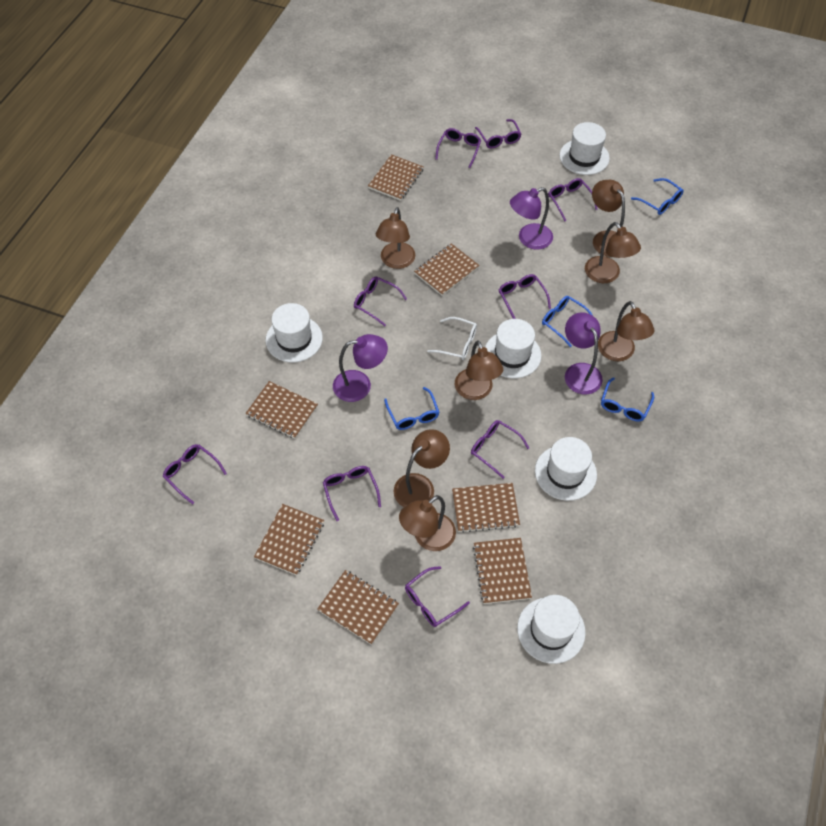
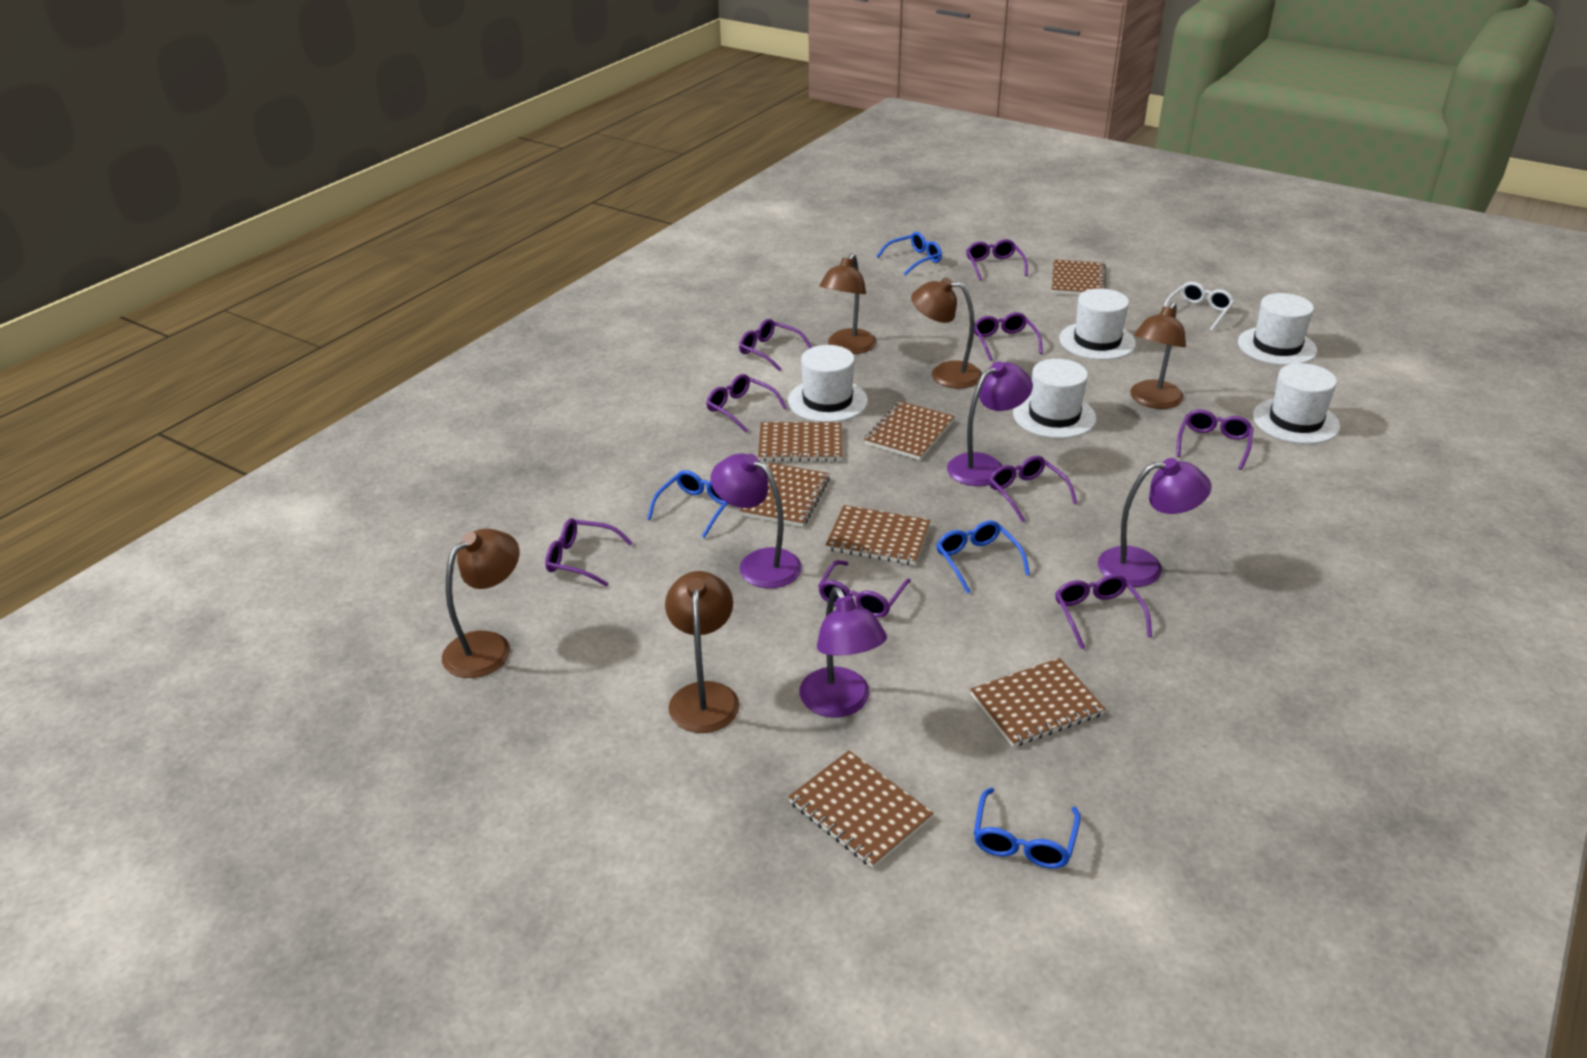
brown lamp: 7 -> 5
purple lamp: 3 -> 4

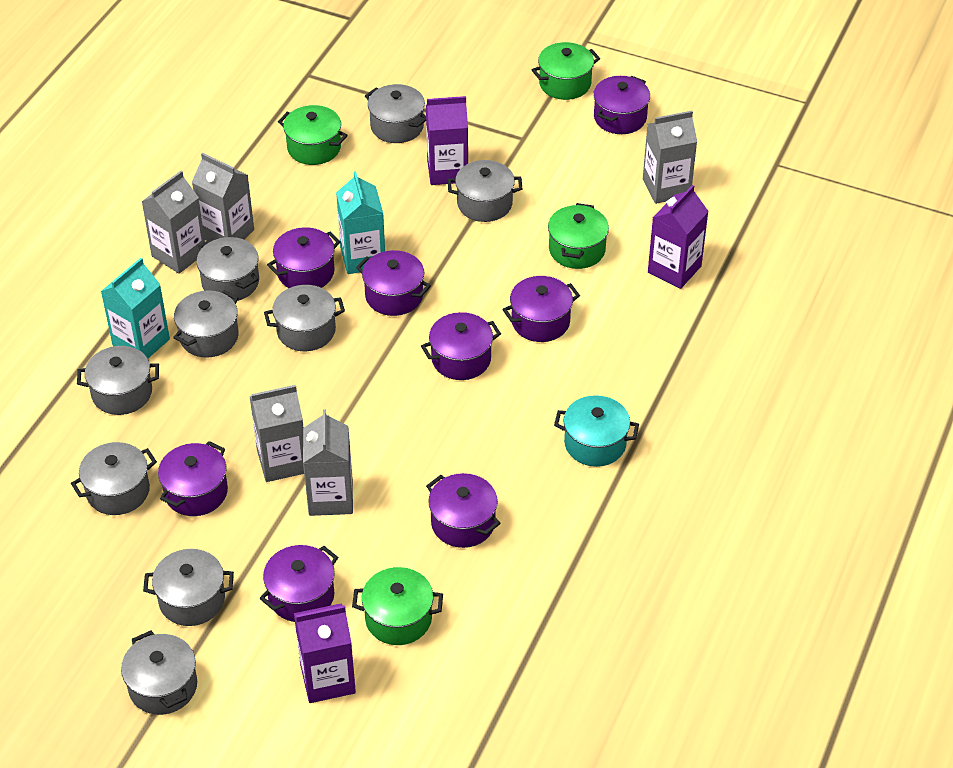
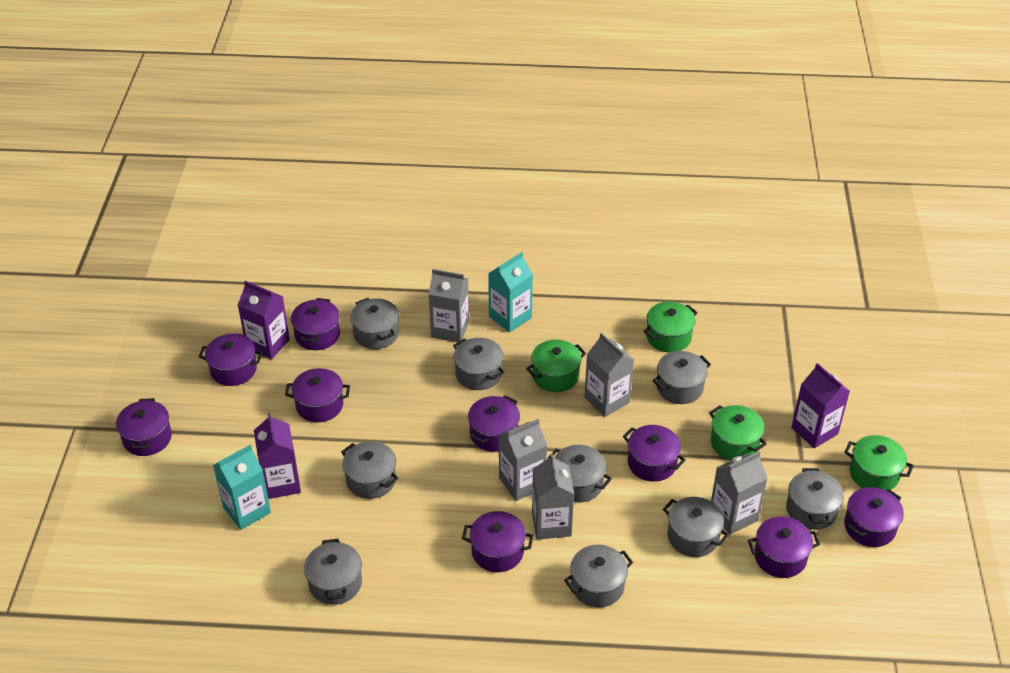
purple pot: 8 -> 9
turquoise pot: 1 -> 0

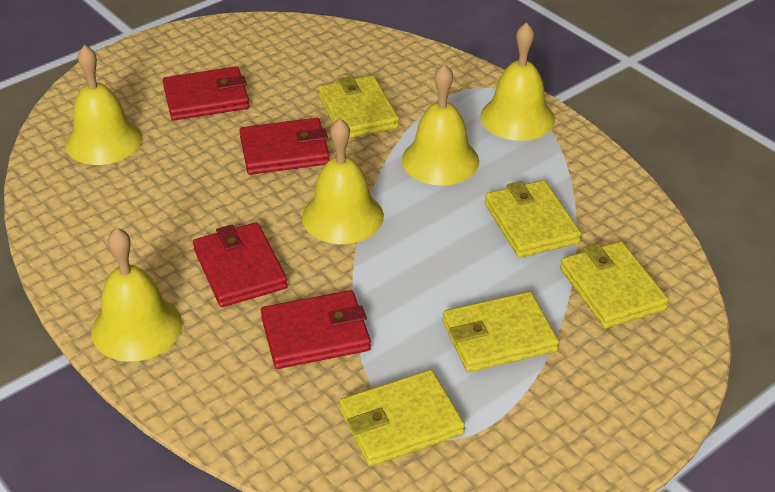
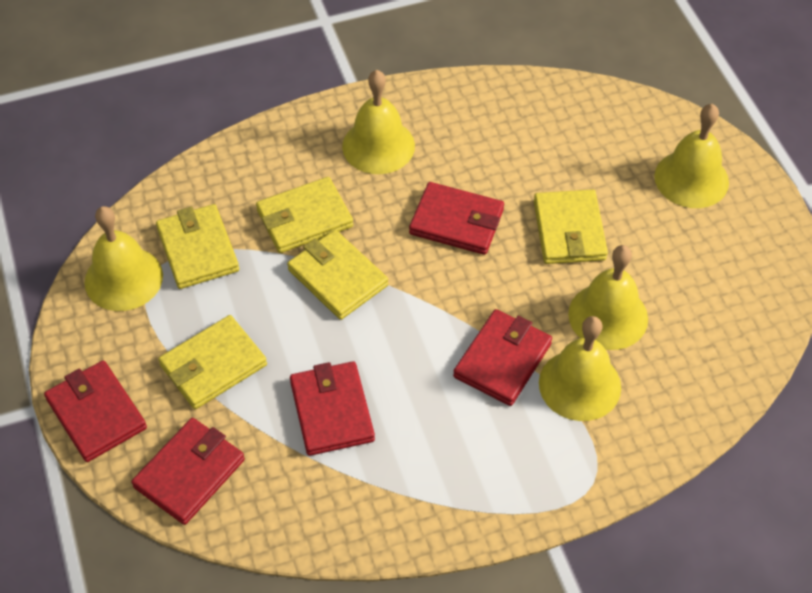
red wallet: 4 -> 5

» **What the task asks**
Pictures aside, restate the entries word for word.

» **Output of the task**
brown lamp: 7 -> 5
purple lamp: 3 -> 4

purple pot: 8 -> 9
turquoise pot: 1 -> 0

red wallet: 4 -> 5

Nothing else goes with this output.